╭─ Material for this exercise

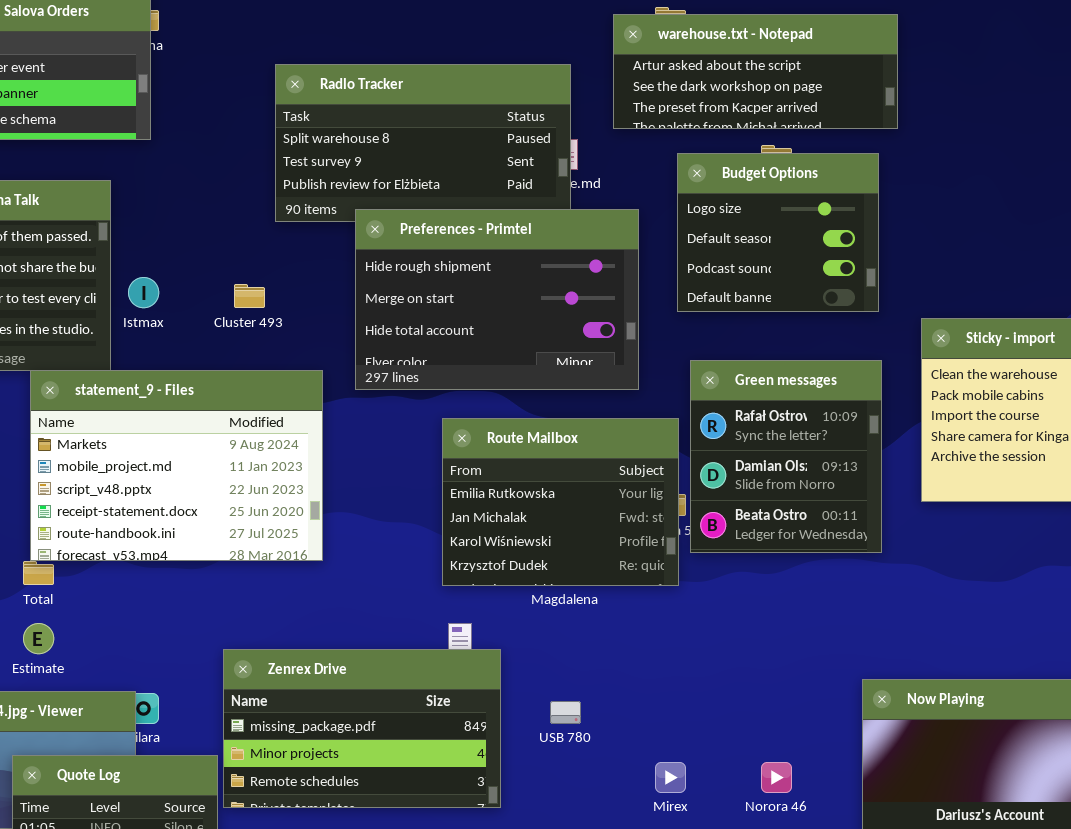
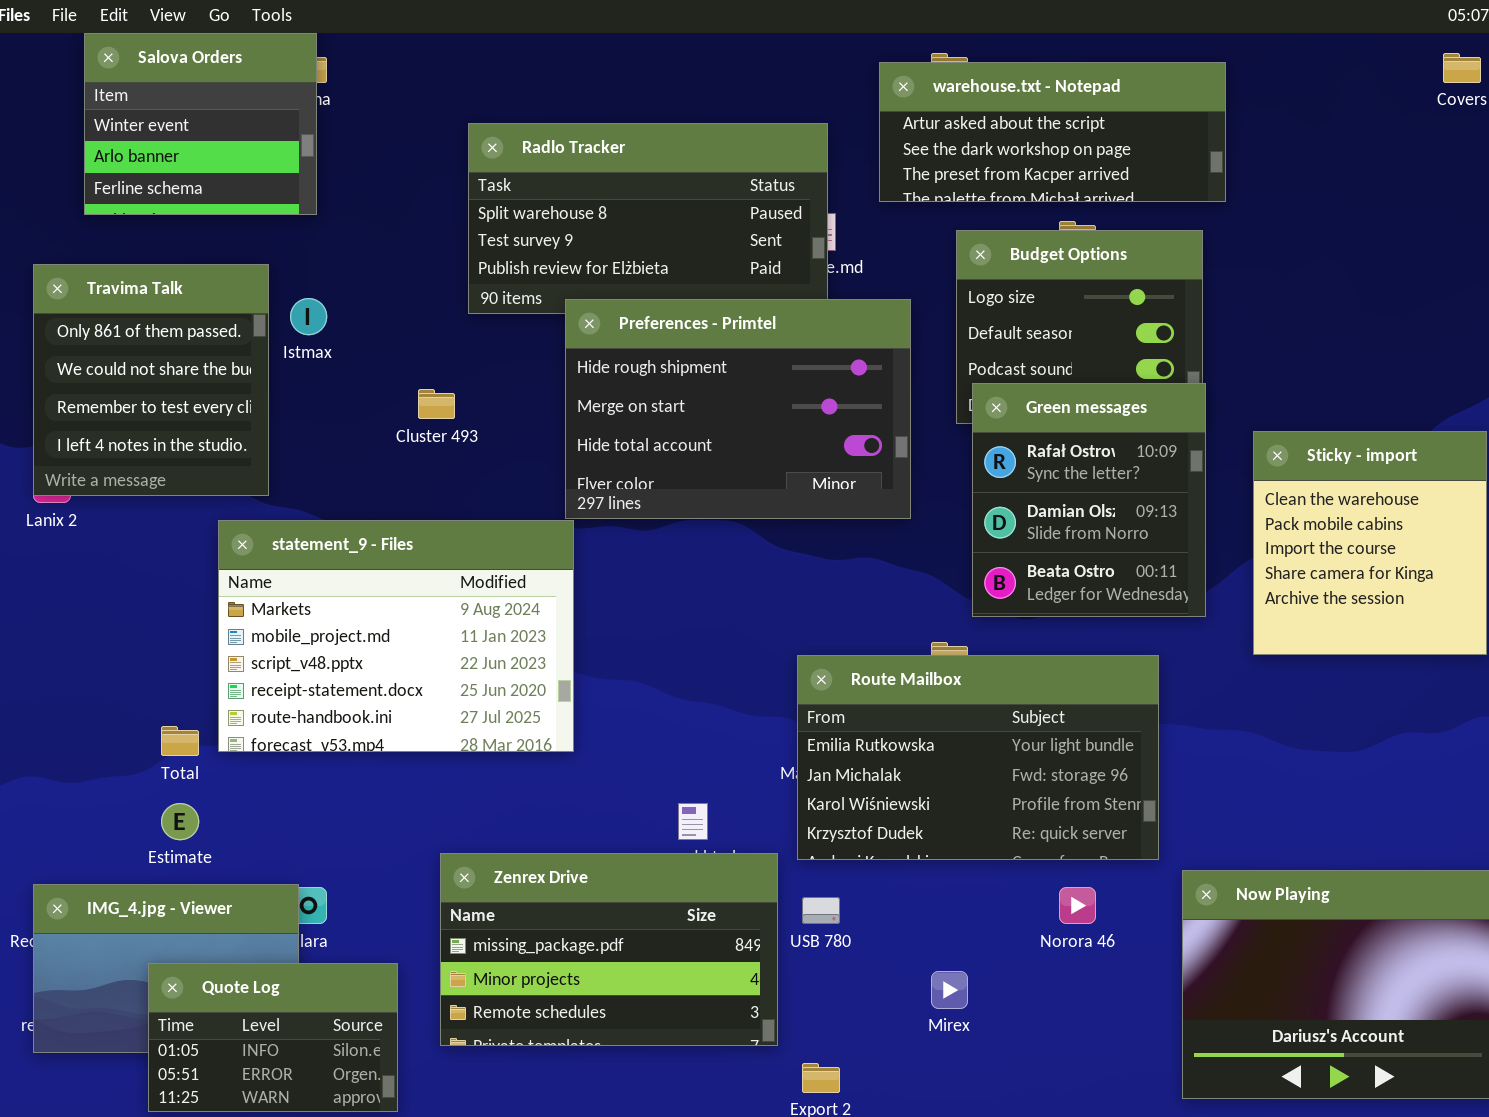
Istmax: [128,277,159,308] -> [290,298,327,335], moved
Green messages: [690,360,882,553] -> [972,383,1206,617], moved
statement_9 - Files: [30,370,323,561] -> [218,520,574,752], moved
Route Mailbox: [442,418,679,586] -> [797,655,1159,860], moved, resized
Zenrex Drive: [223,649,501,808] -> [440,853,778,1046], moved
Norora 46: [761,762,792,793] -> [1059,887,1096,924], moved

╰─

• **Task item**:
Return exactly the lines of the listing that run from the one containing "Zenrex Drive: [223,649,501,808]" through the last, and no others.

• **Response box**:
Zenrex Drive: [223,649,501,808] -> [440,853,778,1046], moved
Norora 46: [761,762,792,793] -> [1059,887,1096,924], moved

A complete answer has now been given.